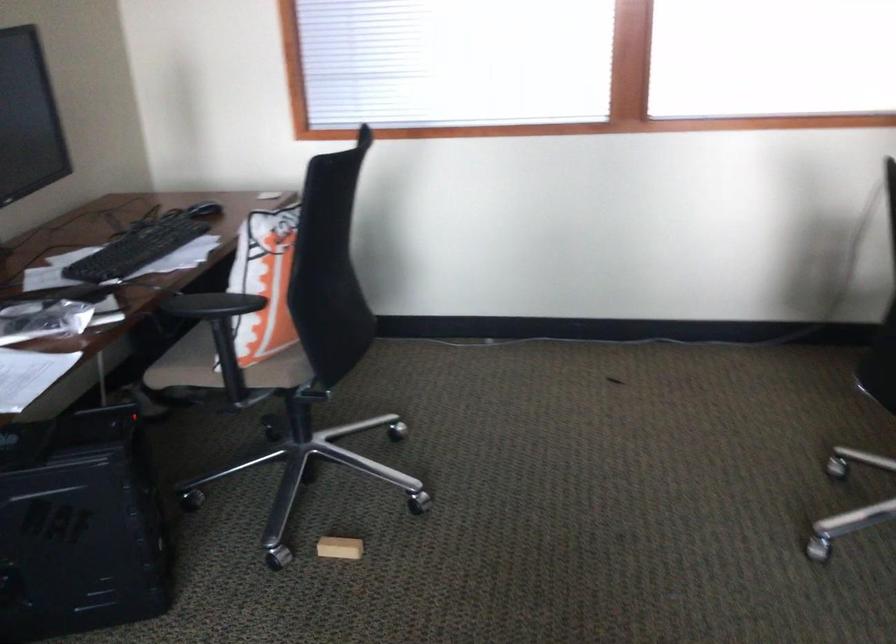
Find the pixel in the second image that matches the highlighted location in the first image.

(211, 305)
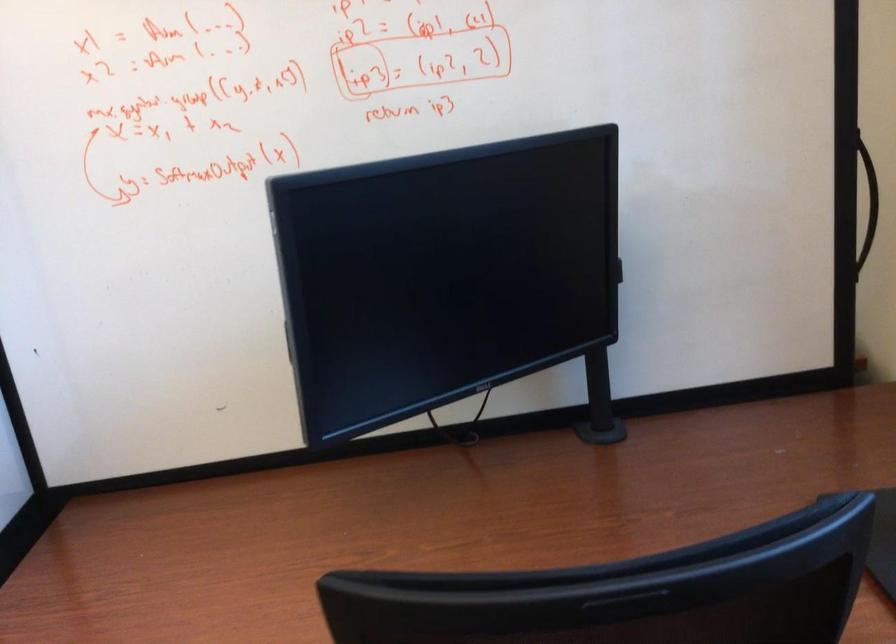
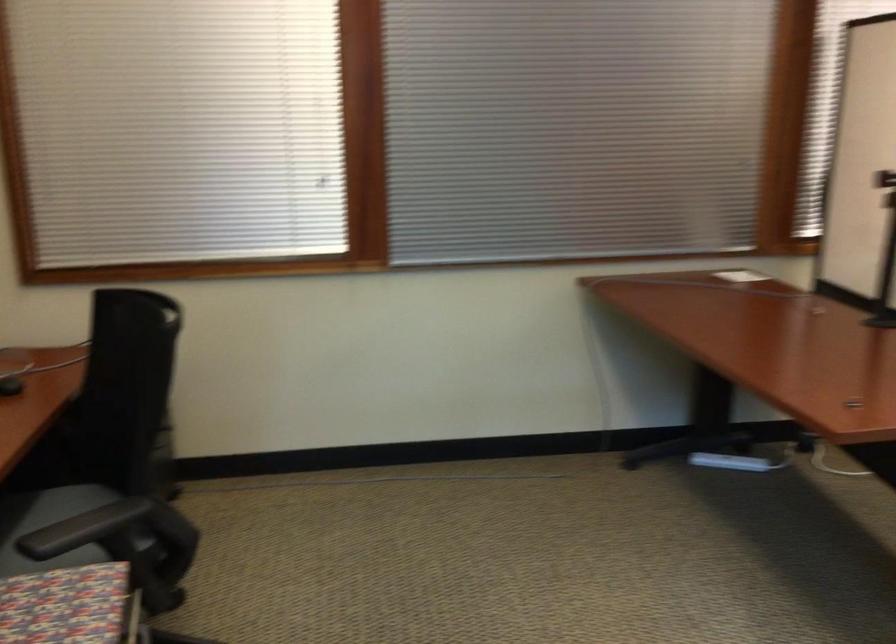
Question: How did the camera likely rotate?

Choices:
 (A) Left
 (B) Right
 (C) Up
 (D) Down

Answer: (A)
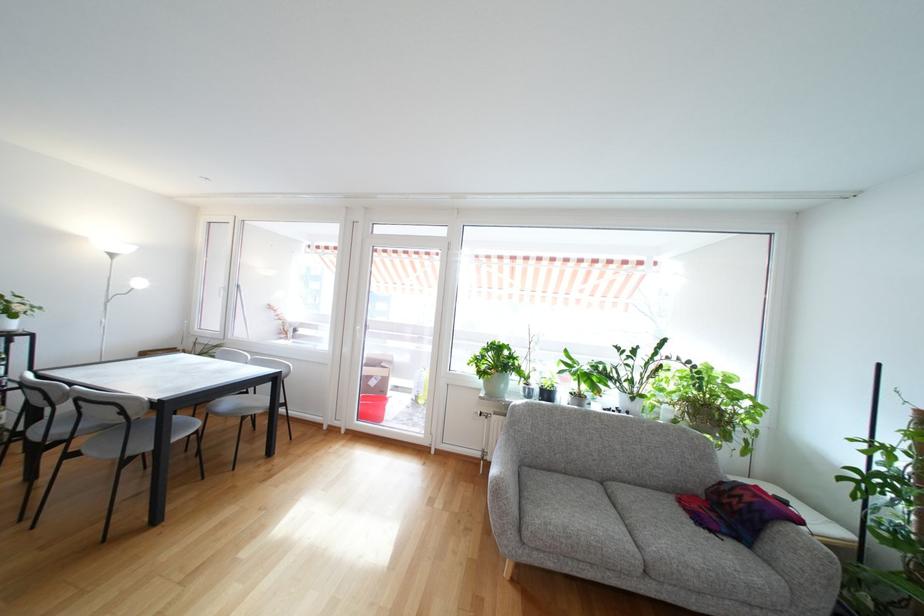
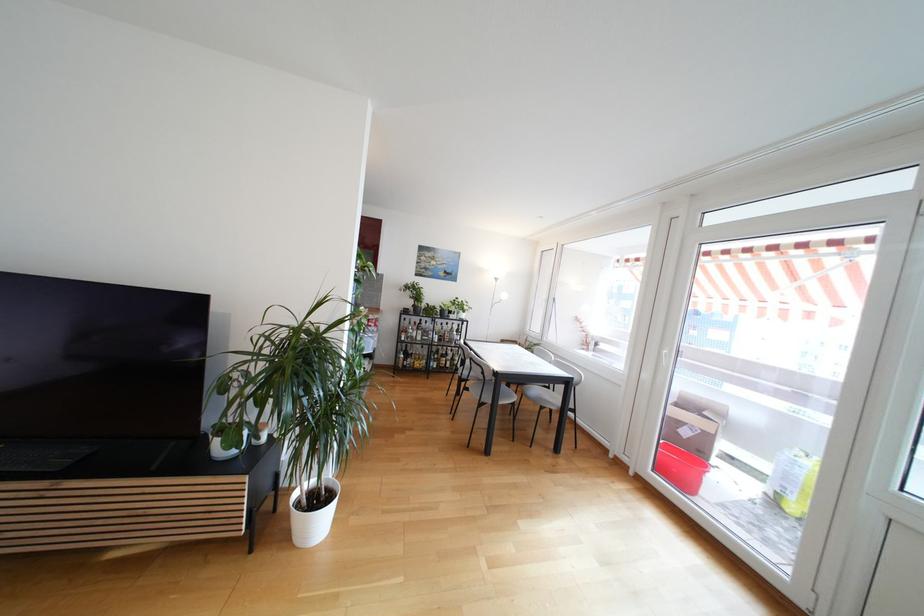
Find the pixel in the second image that matches point (260, 395) in the first image.

(557, 392)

Given task: Quote every line of text in the records above word for word, leaving the pictures out.

Exercise output:
Find the pixel in the second image that matches the highlighted location in the first image.

(211, 305)
Question: How did the camera likely rotate?

Choices:
 (A) Left
 (B) Right
 (C) Up
 (D) Down

Answer: (A)
Find the pixel in the second image that matches point (260, 395) in the first image.

(557, 392)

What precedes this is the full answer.